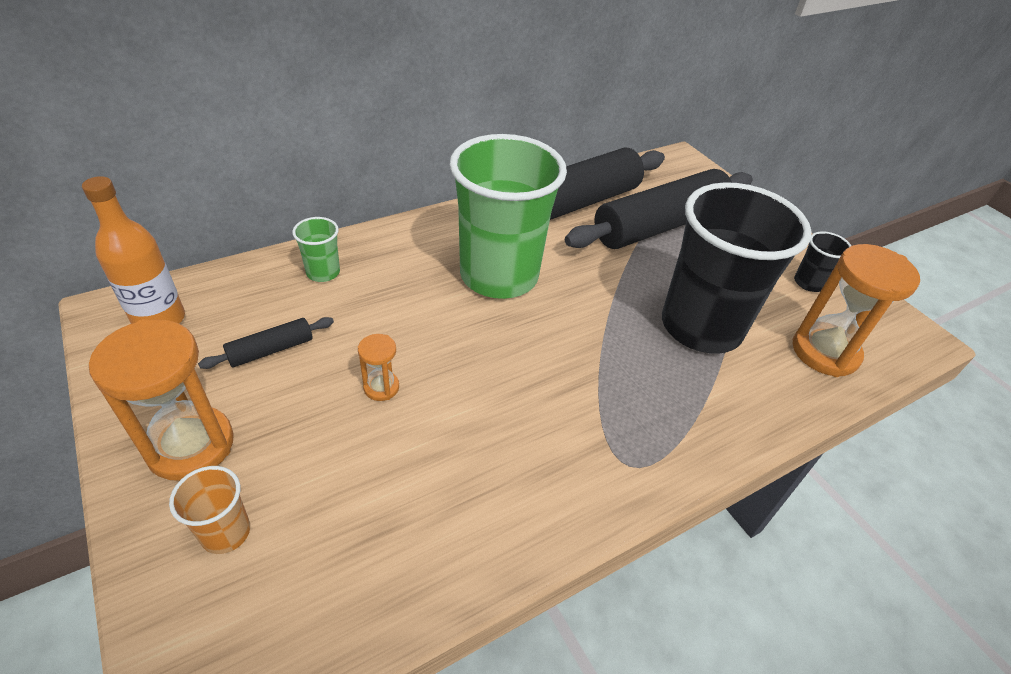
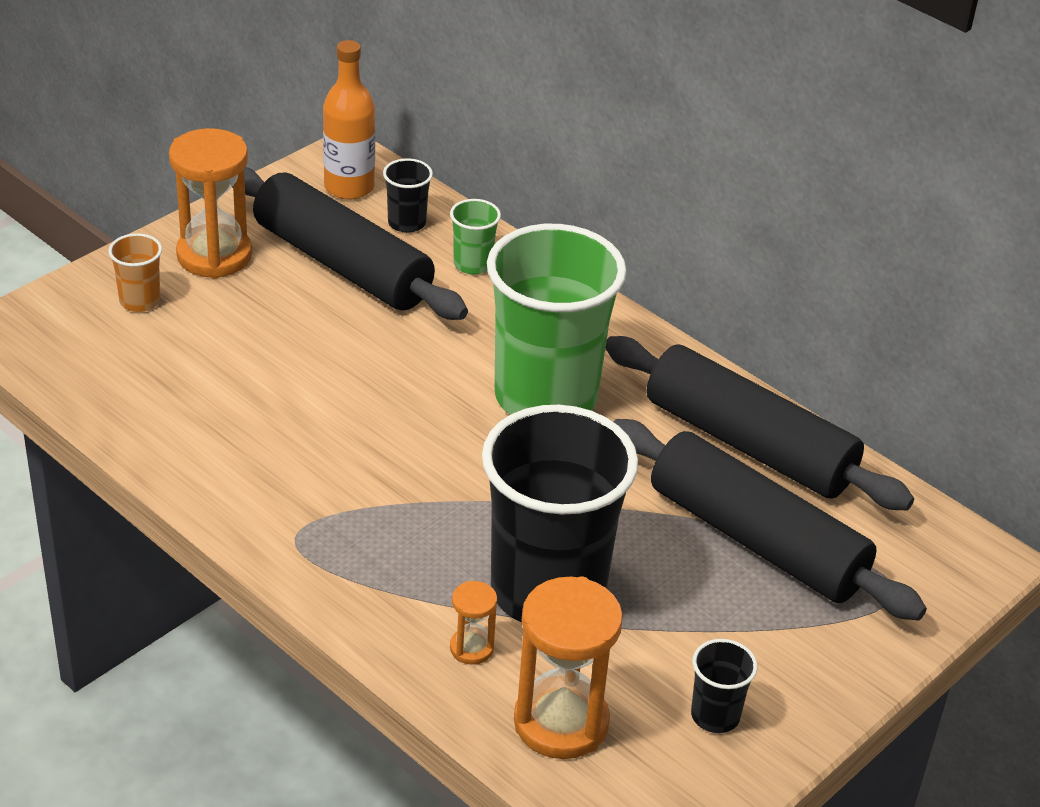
camera: 75 degrees right, 5 degrees down
black rolling pin [198,317,334,369] -> black rolling pin [232,167,468,320], size x2.36
orange hourglass [358,334,399,401] -> orange hourglass moved to [450,581,497,665]
none -> black cup [383,158,433,233]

WHAT TO PRODUCE. Pictures stay out; everything else in the listing above is to be repeated exactly.

RESULT OF THE EXERCISE.
camera: 75 degrees right, 5 degrees down
black rolling pin [198,317,334,369] -> black rolling pin [232,167,468,320], size x2.36
orange hourglass [358,334,399,401] -> orange hourglass moved to [450,581,497,665]
none -> black cup [383,158,433,233]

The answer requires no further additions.